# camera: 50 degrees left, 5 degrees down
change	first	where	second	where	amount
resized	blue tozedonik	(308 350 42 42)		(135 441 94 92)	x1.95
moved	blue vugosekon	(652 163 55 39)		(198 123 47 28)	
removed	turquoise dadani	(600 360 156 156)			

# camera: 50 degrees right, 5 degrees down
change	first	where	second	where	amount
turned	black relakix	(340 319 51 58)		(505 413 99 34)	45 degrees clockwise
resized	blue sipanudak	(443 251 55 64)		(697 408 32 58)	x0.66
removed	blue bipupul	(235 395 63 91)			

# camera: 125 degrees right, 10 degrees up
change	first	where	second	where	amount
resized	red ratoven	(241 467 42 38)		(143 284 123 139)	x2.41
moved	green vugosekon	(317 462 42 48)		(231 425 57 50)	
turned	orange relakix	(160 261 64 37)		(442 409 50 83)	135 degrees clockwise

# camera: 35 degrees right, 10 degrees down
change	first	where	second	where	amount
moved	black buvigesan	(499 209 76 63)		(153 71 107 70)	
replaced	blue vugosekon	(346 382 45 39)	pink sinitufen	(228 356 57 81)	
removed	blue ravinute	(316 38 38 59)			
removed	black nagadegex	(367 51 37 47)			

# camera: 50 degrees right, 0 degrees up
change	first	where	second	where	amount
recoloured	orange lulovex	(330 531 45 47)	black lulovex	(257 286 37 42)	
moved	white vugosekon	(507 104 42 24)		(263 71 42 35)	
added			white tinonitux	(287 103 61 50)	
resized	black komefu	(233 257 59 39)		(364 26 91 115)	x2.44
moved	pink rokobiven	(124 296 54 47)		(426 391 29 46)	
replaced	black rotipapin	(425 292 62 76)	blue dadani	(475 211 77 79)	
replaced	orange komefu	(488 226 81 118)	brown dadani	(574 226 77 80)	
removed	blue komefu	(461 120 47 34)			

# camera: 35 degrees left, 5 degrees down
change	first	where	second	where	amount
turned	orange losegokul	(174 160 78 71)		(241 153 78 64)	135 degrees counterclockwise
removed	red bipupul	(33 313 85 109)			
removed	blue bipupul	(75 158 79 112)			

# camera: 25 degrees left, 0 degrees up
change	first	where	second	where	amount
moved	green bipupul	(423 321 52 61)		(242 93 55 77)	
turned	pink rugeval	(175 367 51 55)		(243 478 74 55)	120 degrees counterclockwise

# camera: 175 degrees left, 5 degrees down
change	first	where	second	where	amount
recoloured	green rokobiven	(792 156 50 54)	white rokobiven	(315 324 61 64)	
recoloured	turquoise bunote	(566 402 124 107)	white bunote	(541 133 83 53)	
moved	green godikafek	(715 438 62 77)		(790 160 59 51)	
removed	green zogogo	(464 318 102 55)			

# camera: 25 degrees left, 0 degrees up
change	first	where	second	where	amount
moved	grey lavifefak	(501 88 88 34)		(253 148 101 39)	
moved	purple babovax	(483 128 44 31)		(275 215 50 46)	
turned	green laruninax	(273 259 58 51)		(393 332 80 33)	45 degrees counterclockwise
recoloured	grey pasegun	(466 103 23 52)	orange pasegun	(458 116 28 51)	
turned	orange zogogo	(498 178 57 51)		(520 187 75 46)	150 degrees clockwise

HOW TO COMPLETE THIS TASK – Write the entries out once more, exactly as given.

EXERCISE SOLUTION –
# camera: 50 degrees left, 5 degrees down
change	first	where	second	where	amount
resized	blue tozedonik	(308 350 42 42)		(135 441 94 92)	x1.95
moved	blue vugosekon	(652 163 55 39)		(198 123 47 28)	
removed	turquoise dadani	(600 360 156 156)			

# camera: 50 degrees right, 5 degrees down
change	first	where	second	where	amount
turned	black relakix	(340 319 51 58)		(505 413 99 34)	45 degrees clockwise
resized	blue sipanudak	(443 251 55 64)		(697 408 32 58)	x0.66
removed	blue bipupul	(235 395 63 91)			

# camera: 125 degrees right, 10 degrees up
change	first	where	second	where	amount
resized	red ratoven	(241 467 42 38)		(143 284 123 139)	x2.41
moved	green vugosekon	(317 462 42 48)		(231 425 57 50)	
turned	orange relakix	(160 261 64 37)		(442 409 50 83)	135 degrees clockwise

# camera: 35 degrees right, 10 degrees down
change	first	where	second	where	amount
moved	black buvigesan	(499 209 76 63)		(153 71 107 70)	
replaced	blue vugosekon	(346 382 45 39)	pink sinitufen	(228 356 57 81)	
removed	blue ravinute	(316 38 38 59)			
removed	black nagadegex	(367 51 37 47)			

# camera: 50 degrees right, 0 degrees up
change	first	where	second	where	amount
recoloured	orange lulovex	(330 531 45 47)	black lulovex	(257 286 37 42)	
moved	white vugosekon	(507 104 42 24)		(263 71 42 35)	
added			white tinonitux	(287 103 61 50)	
resized	black komefu	(233 257 59 39)		(364 26 91 115)	x2.44
moved	pink rokobiven	(124 296 54 47)		(426 391 29 46)	
replaced	black rotipapin	(425 292 62 76)	blue dadani	(475 211 77 79)	
replaced	orange komefu	(488 226 81 118)	brown dadani	(574 226 77 80)	
removed	blue komefu	(461 120 47 34)			

# camera: 35 degrees left, 5 degrees down
change	first	where	second	where	amount
turned	orange losegokul	(174 160 78 71)		(241 153 78 64)	135 degrees counterclockwise
removed	red bipupul	(33 313 85 109)			
removed	blue bipupul	(75 158 79 112)			

# camera: 25 degrees left, 0 degrees up
change	first	where	second	where	amount
moved	green bipupul	(423 321 52 61)		(242 93 55 77)	
turned	pink rugeval	(175 367 51 55)		(243 478 74 55)	120 degrees counterclockwise

# camera: 175 degrees left, 5 degrees down
change	first	where	second	where	amount
recoloured	green rokobiven	(792 156 50 54)	white rokobiven	(315 324 61 64)	
recoloured	turquoise bunote	(566 402 124 107)	white bunote	(541 133 83 53)	
moved	green godikafek	(715 438 62 77)		(790 160 59 51)	
removed	green zogogo	(464 318 102 55)			

# camera: 25 degrees left, 0 degrees up
change	first	where	second	where	amount
moved	grey lavifefak	(501 88 88 34)		(253 148 101 39)	
moved	purple babovax	(483 128 44 31)		(275 215 50 46)	
turned	green laruninax	(273 259 58 51)		(393 332 80 33)	45 degrees counterclockwise
recoloured	grey pasegun	(466 103 23 52)	orange pasegun	(458 116 28 51)	
turned	orange zogogo	(498 178 57 51)		(520 187 75 46)	150 degrees clockwise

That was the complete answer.